▶ _Your instructions_:
Count the lines in the rows below that contain the string "acciaccatura", matching case exactly. Give only the number.

▶ _Input for this task_:

--- start ---

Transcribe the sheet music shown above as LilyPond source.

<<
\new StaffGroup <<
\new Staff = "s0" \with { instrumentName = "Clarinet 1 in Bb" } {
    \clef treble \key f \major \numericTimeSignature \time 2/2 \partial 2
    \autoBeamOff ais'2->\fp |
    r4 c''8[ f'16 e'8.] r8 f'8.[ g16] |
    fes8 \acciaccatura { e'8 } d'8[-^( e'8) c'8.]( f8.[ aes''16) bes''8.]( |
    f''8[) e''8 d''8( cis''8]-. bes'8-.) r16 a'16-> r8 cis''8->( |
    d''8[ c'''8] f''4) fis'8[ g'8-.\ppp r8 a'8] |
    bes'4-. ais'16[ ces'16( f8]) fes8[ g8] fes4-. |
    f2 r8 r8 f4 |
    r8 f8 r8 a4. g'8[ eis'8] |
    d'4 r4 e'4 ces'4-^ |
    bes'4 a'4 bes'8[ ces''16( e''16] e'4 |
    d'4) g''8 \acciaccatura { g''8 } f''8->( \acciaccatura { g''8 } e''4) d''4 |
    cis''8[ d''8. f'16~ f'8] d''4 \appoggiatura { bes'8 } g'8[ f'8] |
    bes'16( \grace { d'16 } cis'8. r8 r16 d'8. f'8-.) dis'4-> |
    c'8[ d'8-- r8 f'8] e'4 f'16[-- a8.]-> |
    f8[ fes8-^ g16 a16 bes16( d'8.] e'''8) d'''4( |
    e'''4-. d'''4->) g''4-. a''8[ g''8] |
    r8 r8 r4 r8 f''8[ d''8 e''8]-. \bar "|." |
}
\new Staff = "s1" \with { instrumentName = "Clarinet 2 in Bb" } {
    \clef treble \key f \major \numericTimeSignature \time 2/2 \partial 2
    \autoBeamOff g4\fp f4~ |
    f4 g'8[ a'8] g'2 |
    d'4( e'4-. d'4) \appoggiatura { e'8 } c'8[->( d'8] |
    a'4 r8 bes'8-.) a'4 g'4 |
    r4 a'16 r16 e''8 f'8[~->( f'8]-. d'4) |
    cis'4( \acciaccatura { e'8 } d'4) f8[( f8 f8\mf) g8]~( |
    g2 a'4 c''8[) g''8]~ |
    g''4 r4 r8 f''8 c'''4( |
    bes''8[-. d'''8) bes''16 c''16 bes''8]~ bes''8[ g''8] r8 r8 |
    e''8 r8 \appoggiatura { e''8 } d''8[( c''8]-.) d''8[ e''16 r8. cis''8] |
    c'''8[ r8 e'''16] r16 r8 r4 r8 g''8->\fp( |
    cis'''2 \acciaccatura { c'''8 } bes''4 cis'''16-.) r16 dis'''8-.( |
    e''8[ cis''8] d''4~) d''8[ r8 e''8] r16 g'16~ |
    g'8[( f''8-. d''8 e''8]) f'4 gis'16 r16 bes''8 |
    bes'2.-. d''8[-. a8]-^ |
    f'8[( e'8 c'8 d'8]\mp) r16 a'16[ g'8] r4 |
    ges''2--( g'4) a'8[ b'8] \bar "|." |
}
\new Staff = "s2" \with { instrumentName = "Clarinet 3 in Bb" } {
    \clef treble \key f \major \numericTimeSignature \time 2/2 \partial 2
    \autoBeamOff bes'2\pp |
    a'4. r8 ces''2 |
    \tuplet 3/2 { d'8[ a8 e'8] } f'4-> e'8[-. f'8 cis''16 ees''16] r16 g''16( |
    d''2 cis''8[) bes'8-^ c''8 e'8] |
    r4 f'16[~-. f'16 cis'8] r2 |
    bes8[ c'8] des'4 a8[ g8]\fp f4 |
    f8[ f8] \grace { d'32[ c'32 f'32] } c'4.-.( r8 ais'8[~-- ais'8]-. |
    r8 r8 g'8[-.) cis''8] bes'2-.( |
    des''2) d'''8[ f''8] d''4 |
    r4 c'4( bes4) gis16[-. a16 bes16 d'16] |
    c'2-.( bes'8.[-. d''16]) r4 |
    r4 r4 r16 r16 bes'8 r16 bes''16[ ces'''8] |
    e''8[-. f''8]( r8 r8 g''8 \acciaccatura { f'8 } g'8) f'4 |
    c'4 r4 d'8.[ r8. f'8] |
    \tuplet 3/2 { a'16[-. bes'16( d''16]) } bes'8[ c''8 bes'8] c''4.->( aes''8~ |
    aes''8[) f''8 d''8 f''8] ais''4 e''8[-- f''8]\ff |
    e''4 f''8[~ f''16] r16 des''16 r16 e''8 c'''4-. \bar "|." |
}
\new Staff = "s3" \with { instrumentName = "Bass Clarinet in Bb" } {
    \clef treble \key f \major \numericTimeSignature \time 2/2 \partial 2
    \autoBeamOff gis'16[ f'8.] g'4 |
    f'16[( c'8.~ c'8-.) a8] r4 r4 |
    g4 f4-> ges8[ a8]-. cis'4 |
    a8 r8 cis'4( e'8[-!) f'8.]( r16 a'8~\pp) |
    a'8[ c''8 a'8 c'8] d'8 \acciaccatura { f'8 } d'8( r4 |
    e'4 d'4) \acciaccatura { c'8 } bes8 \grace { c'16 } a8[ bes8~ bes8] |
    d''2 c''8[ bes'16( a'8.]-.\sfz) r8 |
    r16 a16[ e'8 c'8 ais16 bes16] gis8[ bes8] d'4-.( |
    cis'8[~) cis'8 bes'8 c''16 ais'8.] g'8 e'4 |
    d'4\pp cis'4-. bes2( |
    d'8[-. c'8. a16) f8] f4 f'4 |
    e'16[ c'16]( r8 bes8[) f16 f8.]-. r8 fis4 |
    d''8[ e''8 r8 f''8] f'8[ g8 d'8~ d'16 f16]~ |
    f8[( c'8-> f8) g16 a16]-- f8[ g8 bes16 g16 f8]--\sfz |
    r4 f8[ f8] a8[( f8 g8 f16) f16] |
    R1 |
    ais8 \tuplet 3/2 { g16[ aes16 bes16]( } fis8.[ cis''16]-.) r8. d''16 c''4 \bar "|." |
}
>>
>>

--- end ---

▶ _Complete response_:
7